#### EXERCISE INPUT
==================================================
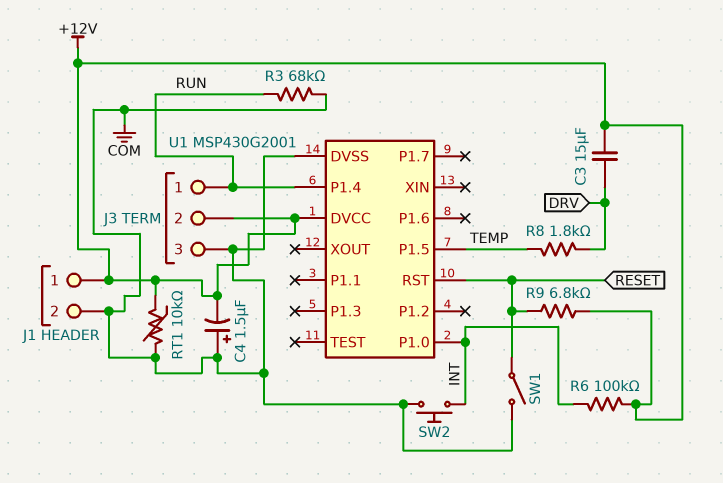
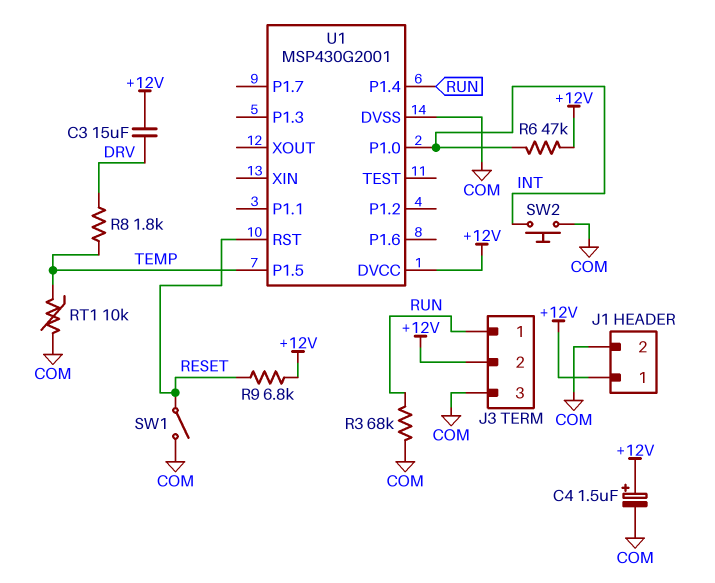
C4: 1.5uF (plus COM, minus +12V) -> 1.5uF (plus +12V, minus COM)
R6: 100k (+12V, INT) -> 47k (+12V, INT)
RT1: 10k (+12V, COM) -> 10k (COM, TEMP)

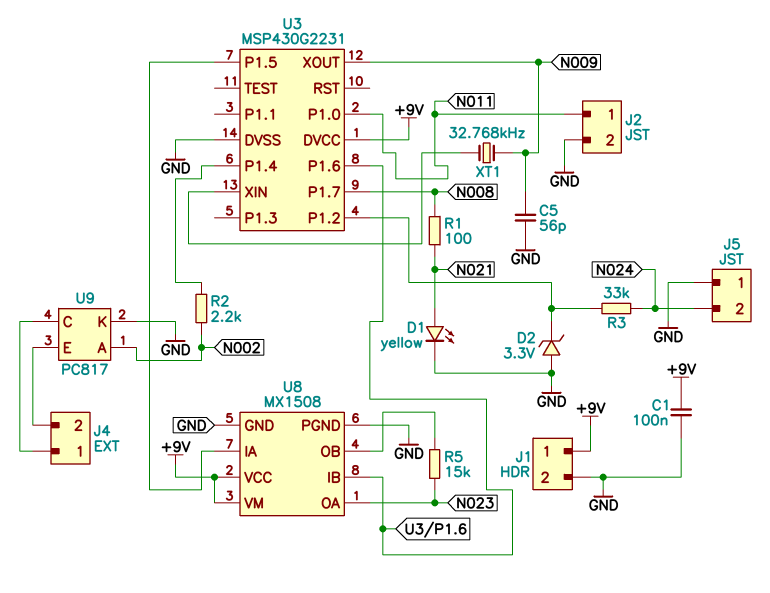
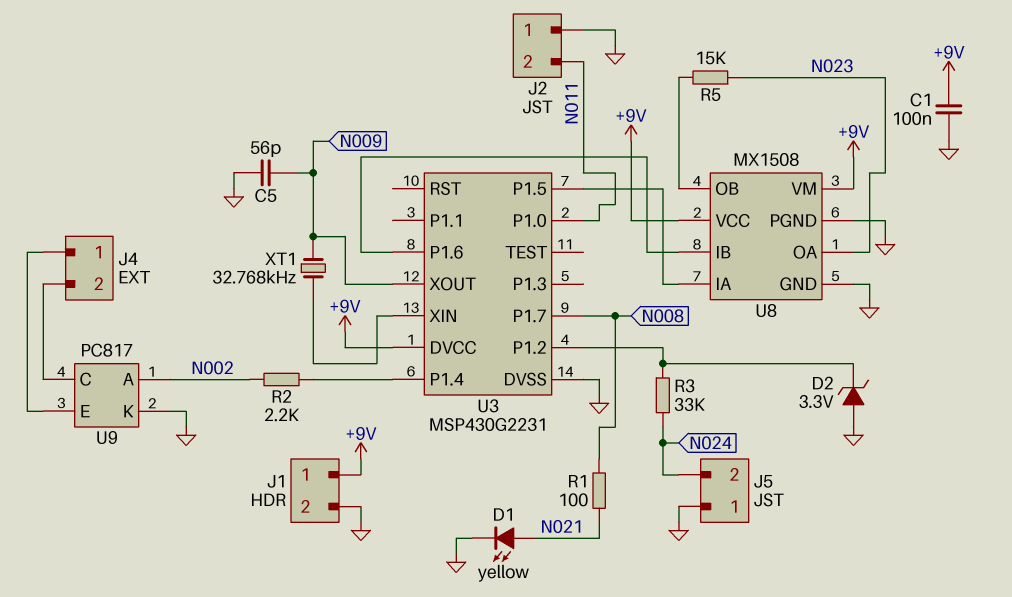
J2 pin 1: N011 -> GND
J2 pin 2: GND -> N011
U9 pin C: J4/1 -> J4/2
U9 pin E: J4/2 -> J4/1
==================================================
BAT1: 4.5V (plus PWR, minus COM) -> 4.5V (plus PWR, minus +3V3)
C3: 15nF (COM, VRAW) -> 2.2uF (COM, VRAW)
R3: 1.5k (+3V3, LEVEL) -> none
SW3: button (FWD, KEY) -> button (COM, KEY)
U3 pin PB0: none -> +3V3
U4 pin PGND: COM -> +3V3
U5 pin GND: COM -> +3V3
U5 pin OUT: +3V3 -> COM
==================================================
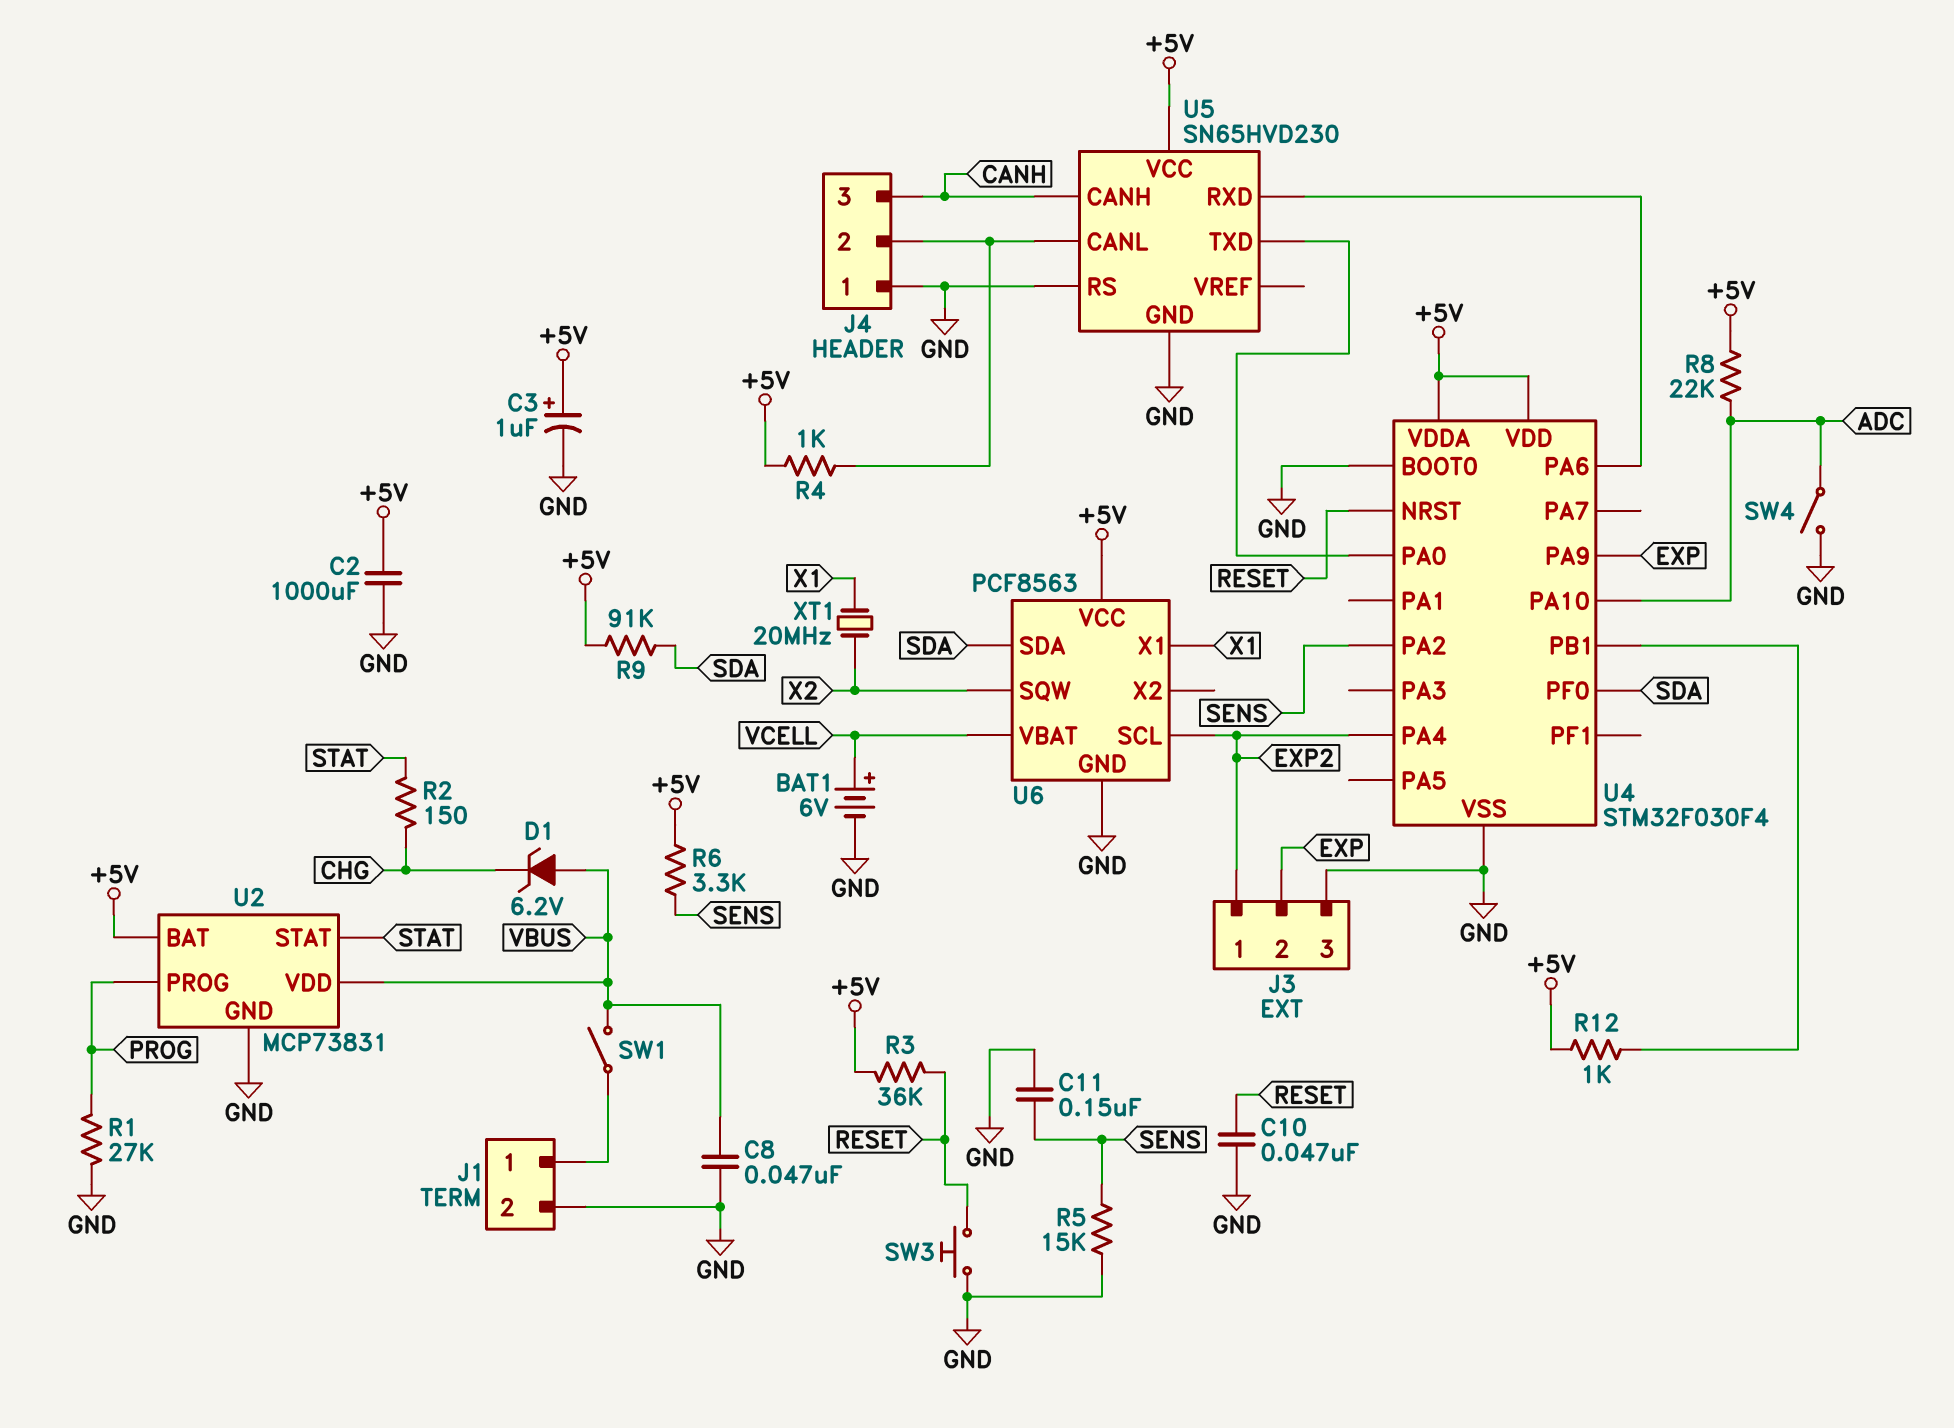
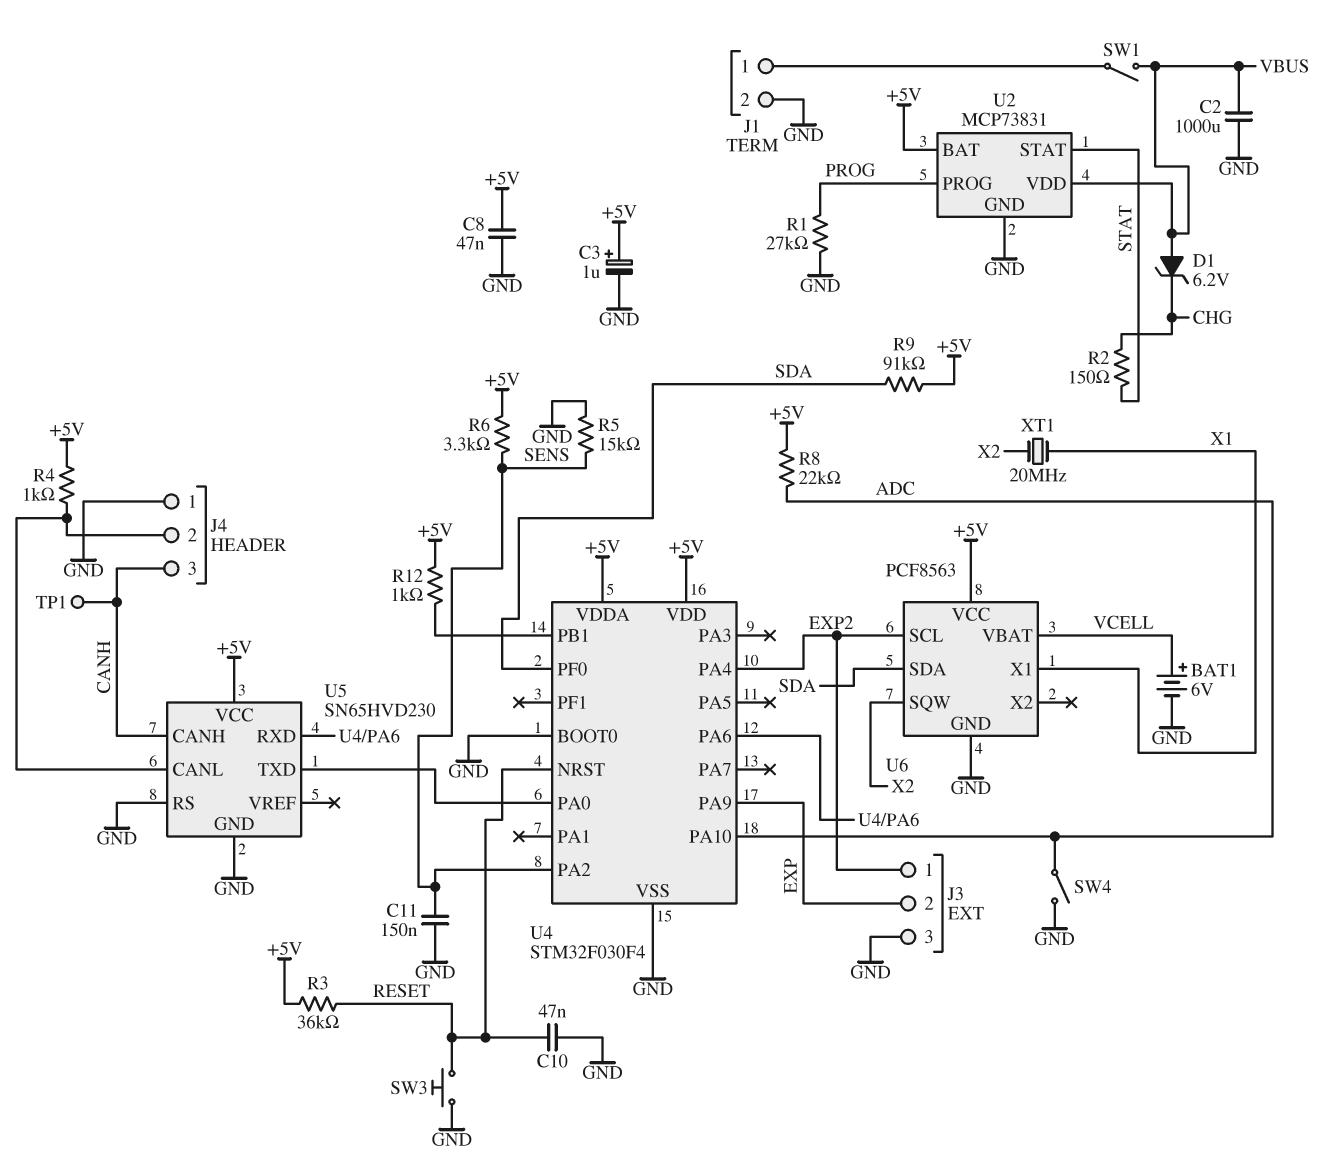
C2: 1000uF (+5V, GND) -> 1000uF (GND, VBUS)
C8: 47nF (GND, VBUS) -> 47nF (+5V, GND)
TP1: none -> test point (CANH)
==================================================
#### TASK STATEMENT
From the data above, copy each line where the string "VBUS" appears.

#### EXERCISE OUTPUT
C2: 1000uF (+5V, GND) -> 1000uF (GND, VBUS)
C8: 47nF (GND, VBUS) -> 47nF (+5V, GND)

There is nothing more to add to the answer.